Assignment:
Print the whole listing, keeping every line exactly as given.

*** Begin section ***

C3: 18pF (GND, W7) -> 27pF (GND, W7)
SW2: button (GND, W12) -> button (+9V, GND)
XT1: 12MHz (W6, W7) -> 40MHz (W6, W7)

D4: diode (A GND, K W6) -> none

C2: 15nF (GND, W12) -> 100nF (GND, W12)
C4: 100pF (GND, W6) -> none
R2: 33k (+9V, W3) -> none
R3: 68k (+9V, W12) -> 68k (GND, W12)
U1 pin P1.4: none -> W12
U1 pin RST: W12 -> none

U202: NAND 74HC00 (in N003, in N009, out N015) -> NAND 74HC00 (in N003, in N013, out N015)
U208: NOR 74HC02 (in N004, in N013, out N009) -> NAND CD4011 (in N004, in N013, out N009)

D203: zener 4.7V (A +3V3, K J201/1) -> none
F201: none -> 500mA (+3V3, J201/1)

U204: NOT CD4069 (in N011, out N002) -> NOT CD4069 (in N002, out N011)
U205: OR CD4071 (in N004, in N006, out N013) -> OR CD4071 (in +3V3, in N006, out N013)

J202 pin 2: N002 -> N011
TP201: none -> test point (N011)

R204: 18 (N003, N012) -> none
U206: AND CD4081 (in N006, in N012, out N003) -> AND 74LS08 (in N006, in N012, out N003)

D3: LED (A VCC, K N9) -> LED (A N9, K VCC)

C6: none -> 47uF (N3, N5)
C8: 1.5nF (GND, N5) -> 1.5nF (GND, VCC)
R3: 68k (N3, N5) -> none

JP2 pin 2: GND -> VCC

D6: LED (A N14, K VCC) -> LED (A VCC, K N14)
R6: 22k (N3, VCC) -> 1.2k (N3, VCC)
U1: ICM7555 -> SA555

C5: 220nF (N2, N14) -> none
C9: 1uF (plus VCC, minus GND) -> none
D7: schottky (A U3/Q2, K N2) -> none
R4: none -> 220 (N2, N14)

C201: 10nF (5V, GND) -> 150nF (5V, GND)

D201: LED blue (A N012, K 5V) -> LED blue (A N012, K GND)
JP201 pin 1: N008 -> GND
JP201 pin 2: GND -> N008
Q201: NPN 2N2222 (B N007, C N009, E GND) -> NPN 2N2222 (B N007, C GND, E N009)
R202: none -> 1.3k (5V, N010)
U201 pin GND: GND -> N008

*** End section ***

Task result:
C3: 18pF (GND, W7) -> 27pF (GND, W7)
SW2: button (GND, W12) -> button (+9V, GND)
XT1: 12MHz (W6, W7) -> 40MHz (W6, W7)

D4: diode (A GND, K W6) -> none

C2: 15nF (GND, W12) -> 100nF (GND, W12)
C4: 100pF (GND, W6) -> none
R2: 33k (+9V, W3) -> none
R3: 68k (+9V, W12) -> 68k (GND, W12)
U1 pin P1.4: none -> W12
U1 pin RST: W12 -> none

U202: NAND 74HC00 (in N003, in N009, out N015) -> NAND 74HC00 (in N003, in N013, out N015)
U208: NOR 74HC02 (in N004, in N013, out N009) -> NAND CD4011 (in N004, in N013, out N009)

D203: zener 4.7V (A +3V3, K J201/1) -> none
F201: none -> 500mA (+3V3, J201/1)

U204: NOT CD4069 (in N011, out N002) -> NOT CD4069 (in N002, out N011)
U205: OR CD4071 (in N004, in N006, out N013) -> OR CD4071 (in +3V3, in N006, out N013)

J202 pin 2: N002 -> N011
TP201: none -> test point (N011)

R204: 18 (N003, N012) -> none
U206: AND CD4081 (in N006, in N012, out N003) -> AND 74LS08 (in N006, in N012, out N003)

D3: LED (A VCC, K N9) -> LED (A N9, K VCC)

C6: none -> 47uF (N3, N5)
C8: 1.5nF (GND, N5) -> 1.5nF (GND, VCC)
R3: 68k (N3, N5) -> none

JP2 pin 2: GND -> VCC

D6: LED (A N14, K VCC) -> LED (A VCC, K N14)
R6: 22k (N3, VCC) -> 1.2k (N3, VCC)
U1: ICM7555 -> SA555

C5: 220nF (N2, N14) -> none
C9: 1uF (plus VCC, minus GND) -> none
D7: schottky (A U3/Q2, K N2) -> none
R4: none -> 220 (N2, N14)

C201: 10nF (5V, GND) -> 150nF (5V, GND)

D201: LED blue (A N012, K 5V) -> LED blue (A N012, K GND)
JP201 pin 1: N008 -> GND
JP201 pin 2: GND -> N008
Q201: NPN 2N2222 (B N007, C N009, E GND) -> NPN 2N2222 (B N007, C GND, E N009)
R202: none -> 1.3k (5V, N010)
U201 pin GND: GND -> N008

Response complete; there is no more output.